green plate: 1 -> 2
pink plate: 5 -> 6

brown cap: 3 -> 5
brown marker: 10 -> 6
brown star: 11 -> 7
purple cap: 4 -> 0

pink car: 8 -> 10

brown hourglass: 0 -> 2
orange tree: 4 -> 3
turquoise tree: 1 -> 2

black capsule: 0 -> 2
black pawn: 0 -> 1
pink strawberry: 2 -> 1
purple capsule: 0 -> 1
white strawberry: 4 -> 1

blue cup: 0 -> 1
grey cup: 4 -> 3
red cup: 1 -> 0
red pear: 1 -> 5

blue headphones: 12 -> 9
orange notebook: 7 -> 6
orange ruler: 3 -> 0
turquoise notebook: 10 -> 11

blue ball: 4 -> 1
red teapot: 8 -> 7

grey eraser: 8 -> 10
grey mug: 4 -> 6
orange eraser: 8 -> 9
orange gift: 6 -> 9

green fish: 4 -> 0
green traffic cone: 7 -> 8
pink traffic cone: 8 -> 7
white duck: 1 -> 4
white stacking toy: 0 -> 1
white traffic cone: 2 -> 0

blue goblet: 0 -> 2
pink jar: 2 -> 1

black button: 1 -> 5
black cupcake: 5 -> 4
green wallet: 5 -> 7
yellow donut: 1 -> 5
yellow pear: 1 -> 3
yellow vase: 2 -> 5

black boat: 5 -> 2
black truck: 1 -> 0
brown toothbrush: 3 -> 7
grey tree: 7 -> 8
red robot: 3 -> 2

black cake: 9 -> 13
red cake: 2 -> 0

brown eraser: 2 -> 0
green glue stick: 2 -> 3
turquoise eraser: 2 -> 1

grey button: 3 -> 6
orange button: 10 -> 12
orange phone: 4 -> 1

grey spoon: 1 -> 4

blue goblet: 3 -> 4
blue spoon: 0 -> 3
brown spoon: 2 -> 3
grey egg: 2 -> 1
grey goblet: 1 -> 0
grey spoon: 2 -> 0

= = = =

* DESCRIPTION OF THE TASK: Word for word, transcribe all of the entries shown above.

* YOUR SOLUTION:
green plate: 1 -> 2
pink plate: 5 -> 6

brown cap: 3 -> 5
brown marker: 10 -> 6
brown star: 11 -> 7
purple cap: 4 -> 0

pink car: 8 -> 10

brown hourglass: 0 -> 2
orange tree: 4 -> 3
turquoise tree: 1 -> 2

black capsule: 0 -> 2
black pawn: 0 -> 1
pink strawberry: 2 -> 1
purple capsule: 0 -> 1
white strawberry: 4 -> 1

blue cup: 0 -> 1
grey cup: 4 -> 3
red cup: 1 -> 0
red pear: 1 -> 5

blue headphones: 12 -> 9
orange notebook: 7 -> 6
orange ruler: 3 -> 0
turquoise notebook: 10 -> 11

blue ball: 4 -> 1
red teapot: 8 -> 7

grey eraser: 8 -> 10
grey mug: 4 -> 6
orange eraser: 8 -> 9
orange gift: 6 -> 9

green fish: 4 -> 0
green traffic cone: 7 -> 8
pink traffic cone: 8 -> 7
white duck: 1 -> 4
white stacking toy: 0 -> 1
white traffic cone: 2 -> 0

blue goblet: 0 -> 2
pink jar: 2 -> 1

black button: 1 -> 5
black cupcake: 5 -> 4
green wallet: 5 -> 7
yellow donut: 1 -> 5
yellow pear: 1 -> 3
yellow vase: 2 -> 5

black boat: 5 -> 2
black truck: 1 -> 0
brown toothbrush: 3 -> 7
grey tree: 7 -> 8
red robot: 3 -> 2

black cake: 9 -> 13
red cake: 2 -> 0

brown eraser: 2 -> 0
green glue stick: 2 -> 3
turquoise eraser: 2 -> 1

grey button: 3 -> 6
orange button: 10 -> 12
orange phone: 4 -> 1

grey spoon: 1 -> 4

blue goblet: 3 -> 4
blue spoon: 0 -> 3
brown spoon: 2 -> 3
grey egg: 2 -> 1
grey goblet: 1 -> 0
grey spoon: 2 -> 0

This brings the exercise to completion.